• Written instruction: Put each line of the records below into a JSON list of strings, one string per line and no blank lines, starting at the beginning of the records and ending after the line that contains "e8. r16 a,8". Leave the pictures out of the list.

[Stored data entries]
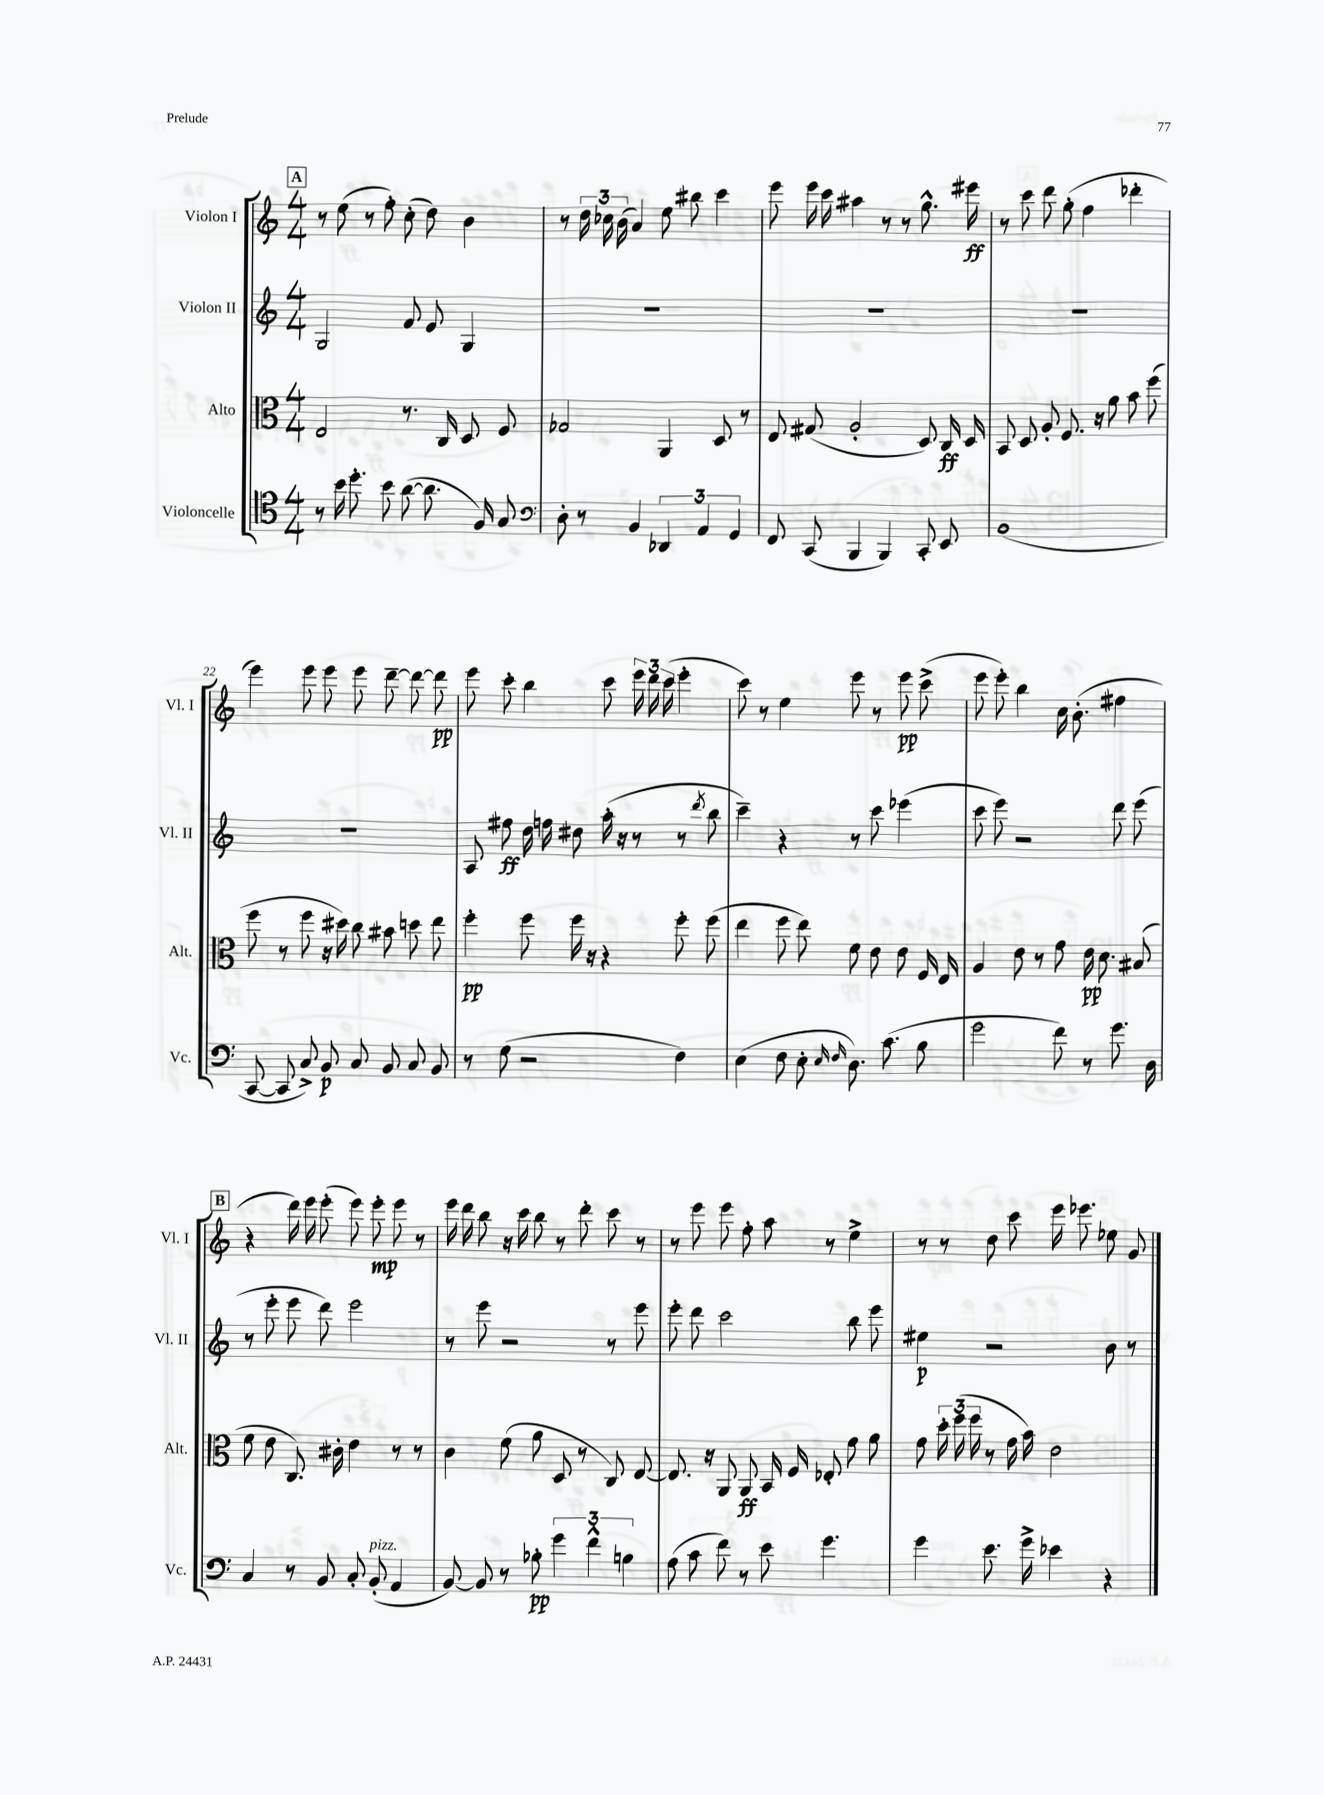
<<
\new StaffGroup <<
\new Staff = "s0" \with { instrumentName = "Violon I" shortInstrumentName = "Vl. I" } {
    \clef treble \key c \major \numericTimeSignature \time 4/4
    \autoBeamOff \mark \markup { \box "A" } r8 e''8( r8 f''8-.) c''8-.( d''8) b'4 |
    r8 \tuplet 3/2 { d''16 ces''16 b'16( } a'4) e''8 bis''8 c'''4 |
    e'''8 e'''16 c'''16 ais''4 r8 r8 g''8.-^ eis'''16\ff |
    r8 c'''8 d'''8 g''8-.( f''4 des'''4-. |
    e'''4) e'''8 e'''8 e'''8 d'''8~-- d'''8~ d'''8\pp |
    e'''8 c'''8-. b''4 c'''8 \tuplet 3/2 { e'''16 d'''16 c'''16( } e'''4-. |
    c'''8) r8 e''4 e'''8 r8 e'''8\pp c'''8->( |
    e'''8 e'''8-.) b''4 c''16 b'8.-.( fis''4 |
    \mark \markup { \box "B" } r4 d'''16) e'''16 e'''8-.( e'''8) e'''8-.\mp e'''8 r8 |
    e'''16 d'''16 b''8 r16 c'''16 b''8 r8 d'''8-. c'''8 r8 |
    r8 e'''8 e'''8 f''8-. a''8 r8 e''4-> |
    r8 r8 d''8 c'''8 e'''16 ees'''8. ees''8 g'8 \bar "|." |
}
\new Staff = "s1" \with { instrumentName = "Violon II" shortInstrumentName = "Vl. II" } {
    \clef treble \key c \major \numericTimeSignature \time 4/4
    \autoBeamOff \mark \markup { \box "A" } g2 f'8 e'8 g4 |
    R1 |
    R1 |
    R1 |
    R1 |
    a8 fis''8\ff d''16 f''16 dis''8 a''16-.( r16 r8 r8 \acciaccatura { d'''8 } b''8 |
    c'''4--) r4 r8 c'''8 ees'''4( |
    c'''8 e'''8) r2 d'''8 e'''8( |
    \mark \markup { \box "B" } r8 e'''8-. e'''8 d'''8) e'''2 |
    r8 e'''8 r2 r8 e'''8 |
    e'''8-. d'''8 c'''2 b''8 e'''8 |
    eis''4\p r2 b'8 r8 \bar "|." |
}
\new Staff = "s2" \with { instrumentName = "Alto" shortInstrumentName = "Alt." } {
    \clef alto \key c \major \numericTimeSignature \time 4/4
    \autoBeamOff \mark \markup { \box "A" } e2 r8. c16 d8 f8 |
    ges2 a,4 d8 r8 |
    e8 gis8( a2-. d8) c16\ff d16 |
    b,8 d8 a8-. f8. r16 a'8 b'8 f''8( |
    f''8 r8 f''8 r16 dis''16) c''8 bis'8 d''8 e''8 |
    f''4-.\pp f''8 f''16 r16 r4 f''8-. f''8( |
    e''4 f''8 e''8) f'8 e'8 e'8 f16 e16 |
    a4 e'8 r8 g'8 e'16\pp d'8. bis8( |
    \mark \markup { \box "B" } f'8 e'8 c8.) cis'16-. e'4 r8 r8 |
    c'4 f'8( a'8 d8 r8 c8) e8~ |
    e8. r16 a,8 a,8\ff b,16 f16 ees8-. g'8 a'8 |
    g'8 \tuplet 3/2 { d''16-. f''16( f''16 } r8 g'16 b'16) e'2 \bar "|." |
}
\new Staff = "s3" \with { instrumentName = "Violoncelle" shortInstrumentName = "Vc." } {
    \clef tenor \key c \major \numericTimeSignature \time 4/4
    \autoBeamOff \mark \markup { \box "A" } r8 b'16 d''8.-. b'8 a'8~( a'8. f16) g8 |
    \clef bass d8-. r8 b,4 \tuplet 3/2 { des,4 a,4 g,4 } |
    f,8 c,8( b,,4 b,,4) c,8-. e,8 |
    b,1( |
    c,8~ c,8 c8->) b,8\p c8 b,8 c8 b,8 |
    r8 g8( r2 f4) |
    e4( f8 e8-. \grace { e16 f16 } d8.) c'8.( b8 |
    g'2 f'8) r8 g'8. d16 |
    \mark \markup { \box "B" } c4 r8 b,8 c8-. b,8-.^\markup { \italic "pizz." }( a,4 |
    b,8~) b,8 r8 bes8-.\pp \tuplet 3/2 { g'4 f'4-^ b4 } |
    a8( c'8 f'8) r8 e'8 g'4. |
    g'4 e'8. g'16-> ees'4 r4 \bar "|." |
}
>>
>>
\layout { \context { \Score currentBarNumber = #18 } }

• Result of this exercise:
[
  "<<",
  "\\new StaffGroup <<",
  "\\new Staff = \"s0\" \\with { instrumentName = \"Violon I\" shortInstrumentName = \"Vl. I\" } {",
  "    \\clef treble \\key c \\major \\numericTimeSignature \\time 4/4",
  "    \\autoBeamOff \\mark \\markup { \\box \"A\" } r8 e''8( r8 f''8-.) c''8-.( d''8) b'4 |",
  "    r8 \\tuplet 3/2 { d''16 ces''16 b'16( } a'4) e''8 bis''8 c'''4 |",
  "    e'''8 e'''16 c'''16 ais''4 r8 r8 g''8.-^ eis'''16\\ff |",
  "    r8 c'''8 d'''8 g''8-.( f''4 des'''4-. |",
  "    e'''4) e'''8 e'''8 e'''8 d'''8~-- d'''8~ d'''8\\pp |",
  "    e'''8 c'''8-. b''4 c'''8 \\tuplet 3/2 { e'''16 d'''16 c'''16( } e'''4-. |",
  "    c'''8) r8 e''4 e'''8 r8 e'''8\\pp c'''8->( |",
  "    e'''8 e'''8-.) b''4 c''16 b'8.-.( fis''4 |",
  "    \\mark \\markup { \\box \"B\" } r4 d'''16) e'''16 e'''8-.( e'''8) e'''8-.\\mp e'''8 r8 |",
  "    e'''16 d'''16 b''8 r16 c'''16 b''8 r8 d'''8-. c'''8 r8 |",
  "    r8 e'''8 e'''8 f''8-. a''8 r8 e''4-> |",
  "    r8 r8 d''8 c'''8 e'''16 ees'''8. ees''8 g'8 \\bar \"|.\" |",
  "}",
  "\\new Staff = \"s1\" \\with { instrumentName = \"Violon II\" shortInstrumentName = \"Vl. II\" } {",
  "    \\clef treble \\key c \\major \\numericTimeSignature \\time 4/4",
  "    \\autoBeamOff \\mark \\markup { \\box \"A\" } g2 f'8 e'8 g4 |",
  "    R1 |",
  "    R1 |",
  "    R1 |",
  "    R1 |",
  "    a8 fis''8\\ff d''16 f''16 dis''8 a''16-.( r16 r8 r8 \\acciaccatura { d'''8 } b''8 |",
  "    c'''4--) r4 r8 c'''8 ees'''4( |",
  "    c'''8 e'''8) r2 d'''8 e'''8( |",
  "    \\mark \\markup { \\box \"B\" } r8 e'''8-. e'''8 d'''8) e'''2 |",
  "    r8 e'''8 r2 r8 e'''8 |",
  "    e'''8-. d'''8 c'''2 b''8 e'''8 |",
  "    eis''4\\p r2 b'8 r8 \\bar \"|.\" |",
  "}",
  "\\new Staff = \"s2\" \\with { instrumentName = \"Alto\" shortInstrumentName = \"Alt.\" } {",
  "    \\clef alto \\key c \\major \\numericTimeSignature \\time 4/4",
  "    \\autoBeamOff \\mark \\markup { \\box \"A\" } e2 r8. c16 d8 f8 |",
  "    ges2 a,4 d8 r8 |",
  "    e8 gis8( a2-. d8) c16\\ff d16 |",
  "    b,8 d8 a8-. f8. r16 a'8 b'8 f''8( |",
  "    f''8 r8 f''8 r16 dis''16) c''8 bis'8 d''8 e''8 |",
  "    f''4-.\\pp f''8 f''16 r16 r4 f''8-. f''8( |",
  "    e''4 f''8 e''8) f'8 e'8 e'8 f16 e16 |",
  "    a4 e'8 r8 g'8 e'16\\pp d'8. bis8( |",
  "    \\mark \\markup { \\box \"B\" } f'8 e'8 c8.) cis'16-. e'4 r8 r8 |",
  "    c'4 f'8( a'8 d8 r8 c8) e8~ |",
  "    e8. r16 a,8 a,8\\ff b,16 f16 ees8-. g'8 a'8 |"
]